■ **Description of the task**
Transcribe the entries below without changing a word, and omit every picture.

Records for this exercise section start

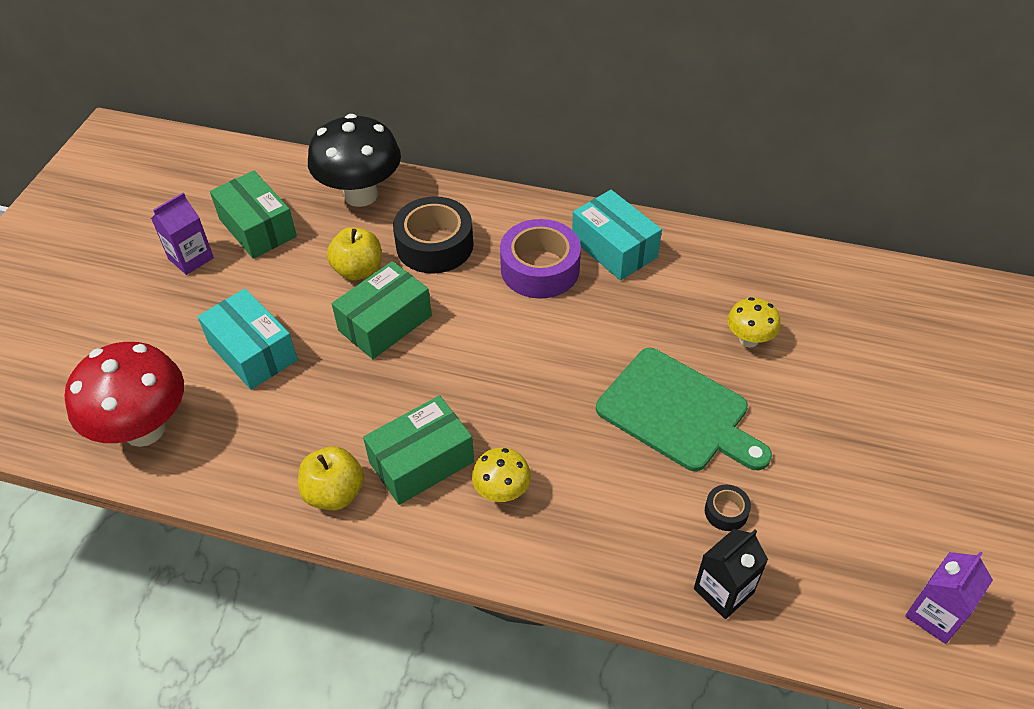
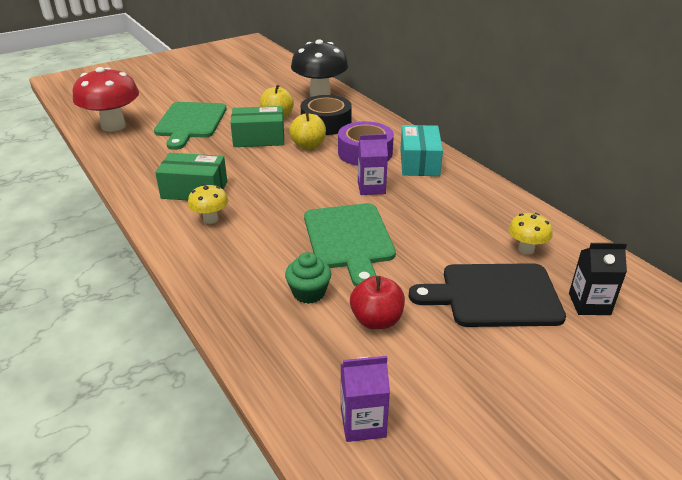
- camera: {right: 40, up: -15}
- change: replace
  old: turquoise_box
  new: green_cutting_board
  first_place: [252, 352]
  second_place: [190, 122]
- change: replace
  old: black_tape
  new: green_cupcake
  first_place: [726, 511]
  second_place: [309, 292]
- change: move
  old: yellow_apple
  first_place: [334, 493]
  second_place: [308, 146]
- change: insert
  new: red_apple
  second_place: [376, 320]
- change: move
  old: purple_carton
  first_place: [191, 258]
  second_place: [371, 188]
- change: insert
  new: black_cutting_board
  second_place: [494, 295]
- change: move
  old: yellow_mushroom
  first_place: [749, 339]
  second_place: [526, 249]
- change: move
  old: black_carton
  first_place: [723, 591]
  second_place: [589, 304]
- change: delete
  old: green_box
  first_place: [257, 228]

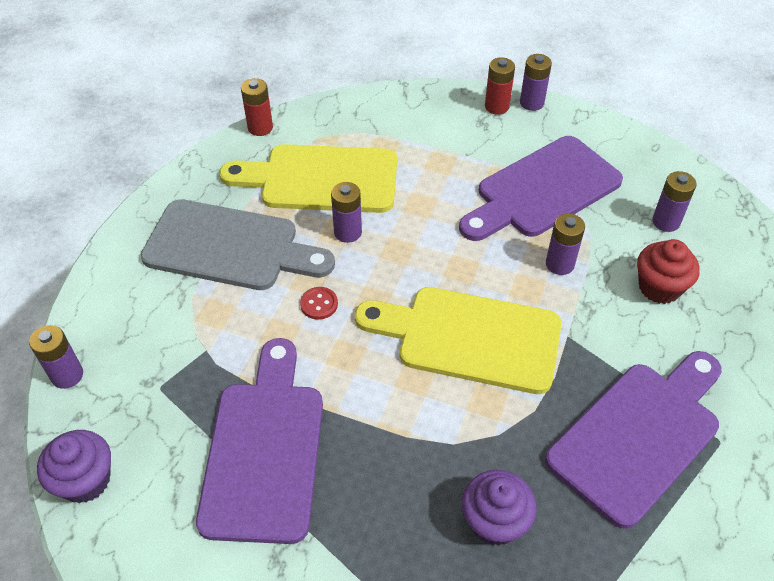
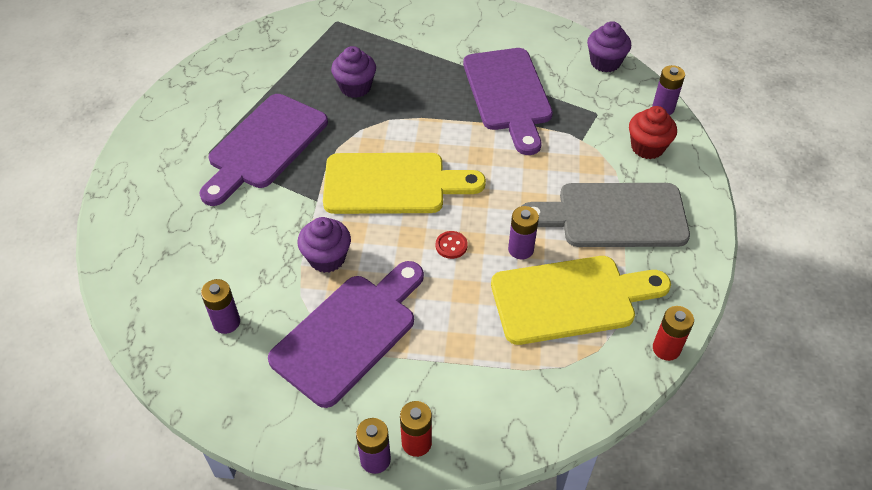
- camera: {right: 165, up: 0}
- change: replace
  old: purple_battery
  new: purple_cupcake
  first_place: [559, 264]
  second_place: [327, 258]
- change: move
  old: red_button
  first_place: [319, 304]
  second_place: [451, 246]
- change: move
  old: red_cupcake
  first_place: [659, 287]
  second_place: [647, 147]

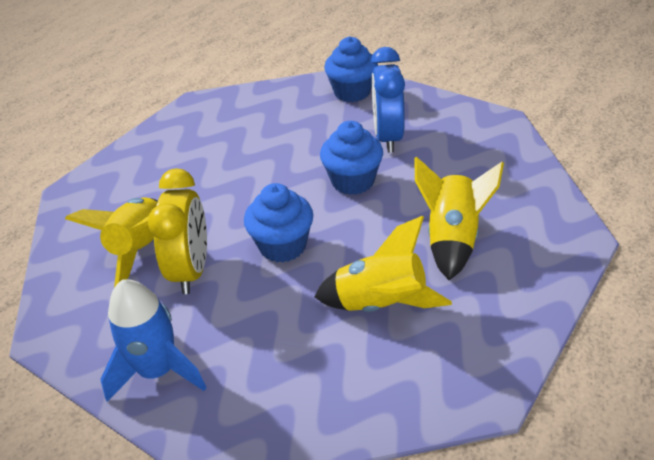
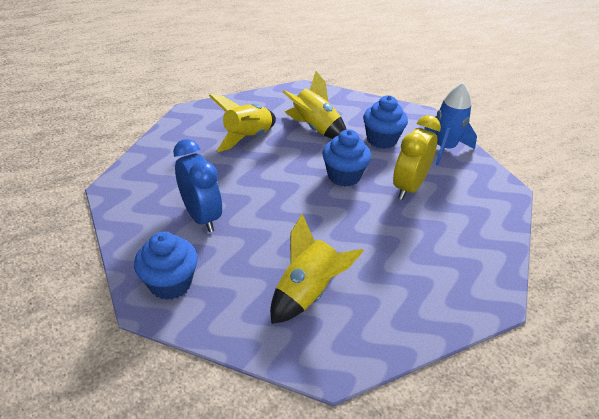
- camera: {right: -155, up: 0}
- change: rotate
  old: blue_clock
  first_place: [387, 137]
  second_place: [201, 216]
  degrees: -60
- change: move
  old: yellow_rocket
  first_place: [140, 249]
  second_place: [307, 292]
- change: move
  old: blue_cupcake
  first_place: [353, 181]
  second_place: [381, 140]

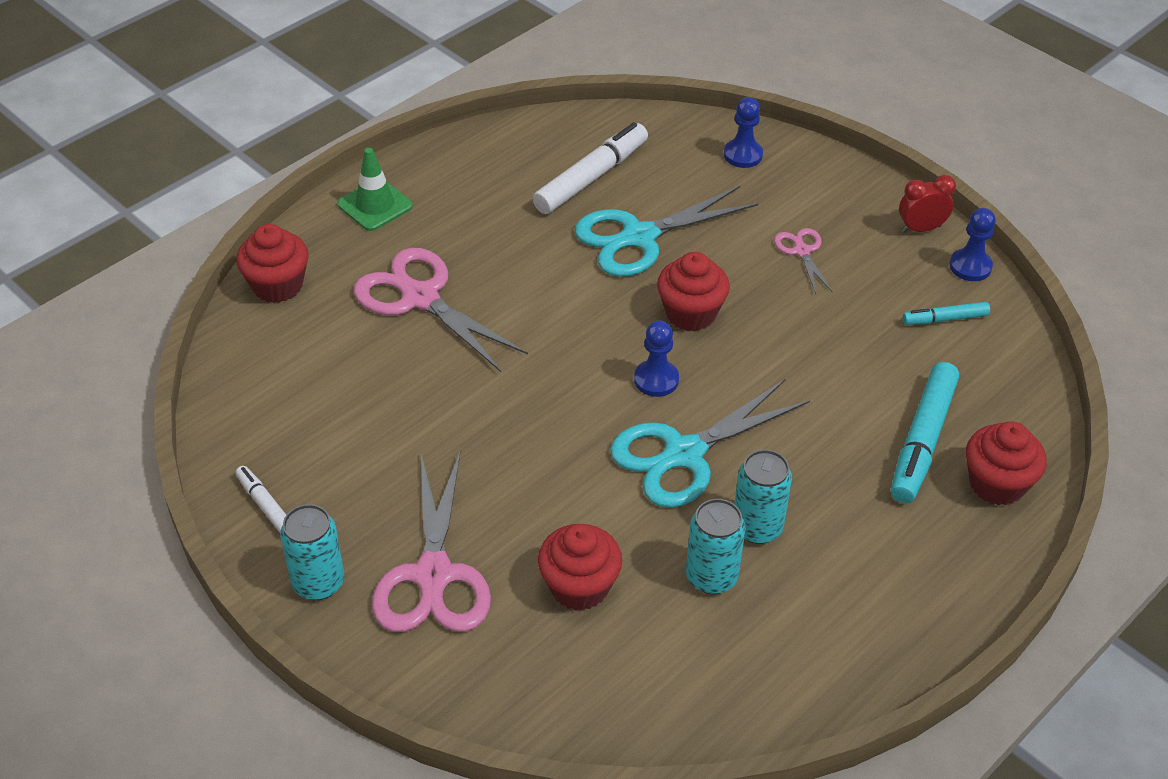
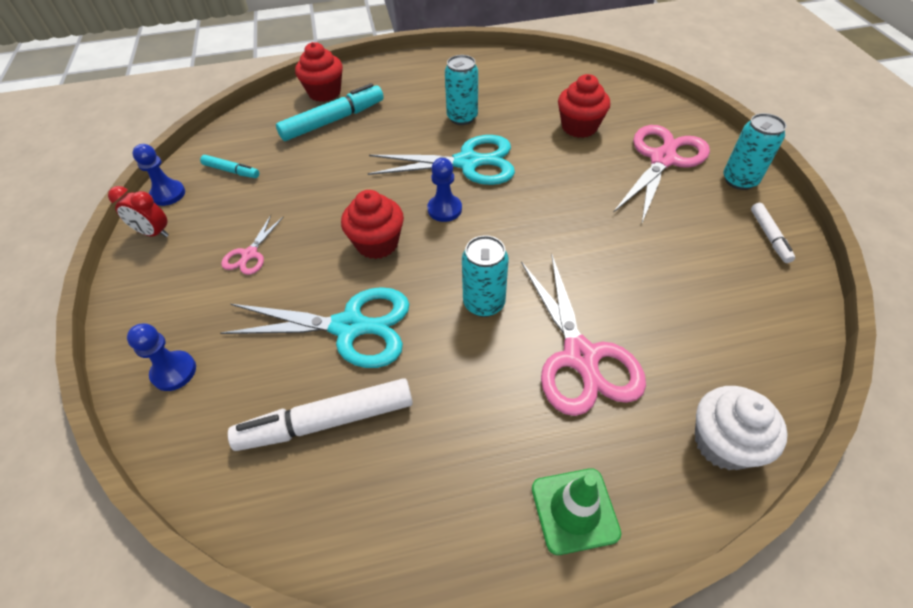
- camera: {right: -145, up: 5}
- change: move
  old: turquoise_can
  first_place: [711, 577]
  second_place: [484, 303]
- change: recolor
  old: red_cupcake
  new: white_cupcake
  first_place: [277, 285]
  second_place: [723, 443]

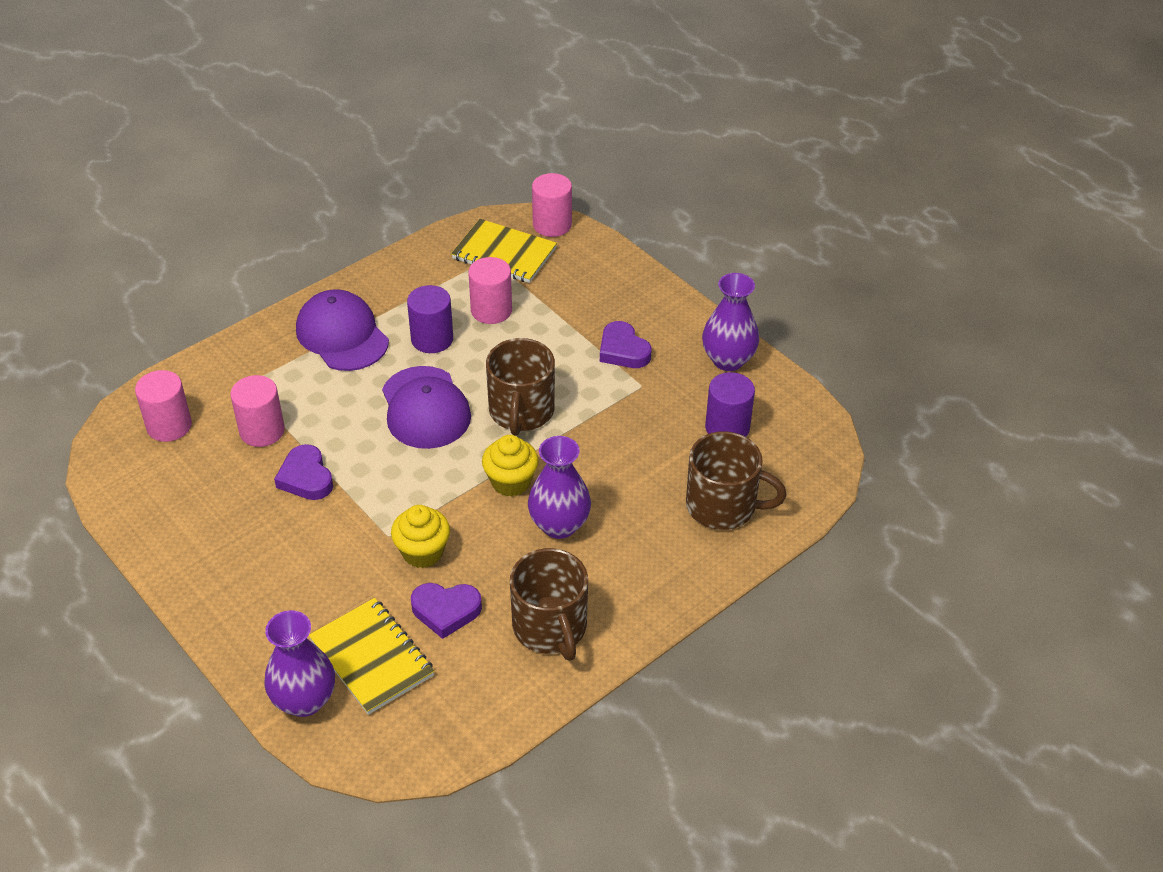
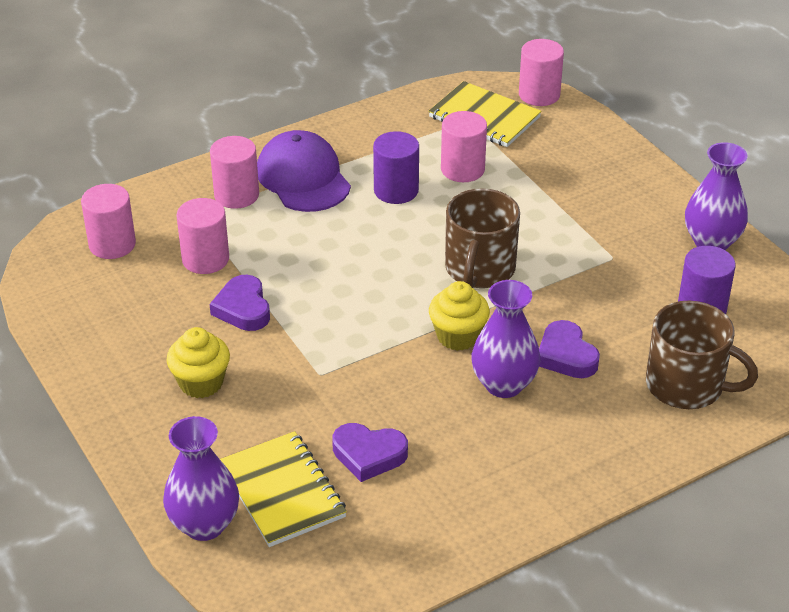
- camera: {right: 10, up: -5}
- change: move
  old: yellow_cupcake
  first_place: [422, 552]
  second_place: [201, 383]
- change: insert
  new: pink_cylinder
  second_place: [236, 195]
- change: move
  old: purple_heart
  first_place: [623, 350]
  second_place: [566, 355]
- change: delete
  old: purple_cap
  first_place: [425, 408]
- change: delete
  old: brown_mug
  first_place: [550, 627]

Records for this exercise section end

■ **Expected answer**
- camera: {right: 40, up: -15}
- change: replace
  old: turquoise_box
  new: green_cutting_board
  first_place: [252, 352]
  second_place: [190, 122]
- change: replace
  old: black_tape
  new: green_cupcake
  first_place: [726, 511]
  second_place: [309, 292]
- change: move
  old: yellow_apple
  first_place: [334, 493]
  second_place: [308, 146]
- change: insert
  new: red_apple
  second_place: [376, 320]
- change: move
  old: purple_carton
  first_place: [191, 258]
  second_place: [371, 188]
- change: insert
  new: black_cutting_board
  second_place: [494, 295]
- change: move
  old: yellow_mushroom
  first_place: [749, 339]
  second_place: [526, 249]
- change: move
  old: black_carton
  first_place: [723, 591]
  second_place: [589, 304]
- change: delete
  old: green_box
  first_place: [257, 228]

- camera: {right: 165, up: 0}
- change: replace
  old: purple_battery
  new: purple_cupcake
  first_place: [559, 264]
  second_place: [327, 258]
- change: move
  old: red_button
  first_place: [319, 304]
  second_place: [451, 246]
- change: move
  old: red_cupcake
  first_place: [659, 287]
  second_place: [647, 147]

- camera: {right: -155, up: 0}
- change: rotate
  old: blue_clock
  first_place: [387, 137]
  second_place: [201, 216]
  degrees: -60
- change: move
  old: yellow_rocket
  first_place: [140, 249]
  second_place: [307, 292]
- change: move
  old: blue_cupcake
  first_place: [353, 181]
  second_place: [381, 140]

- camera: {right: -145, up: 5}
- change: move
  old: turquoise_can
  first_place: [711, 577]
  second_place: [484, 303]
- change: recolor
  old: red_cupcake
  new: white_cupcake
  first_place: [277, 285]
  second_place: [723, 443]

- camera: {right: 10, up: -5}
- change: move
  old: yellow_cupcake
  first_place: [422, 552]
  second_place: [201, 383]
- change: insert
  new: pink_cylinder
  second_place: [236, 195]
- change: move
  old: purple_heart
  first_place: [623, 350]
  second_place: [566, 355]
- change: delete
  old: purple_cap
  first_place: [425, 408]
- change: delete
  old: brown_mug
  first_place: [550, 627]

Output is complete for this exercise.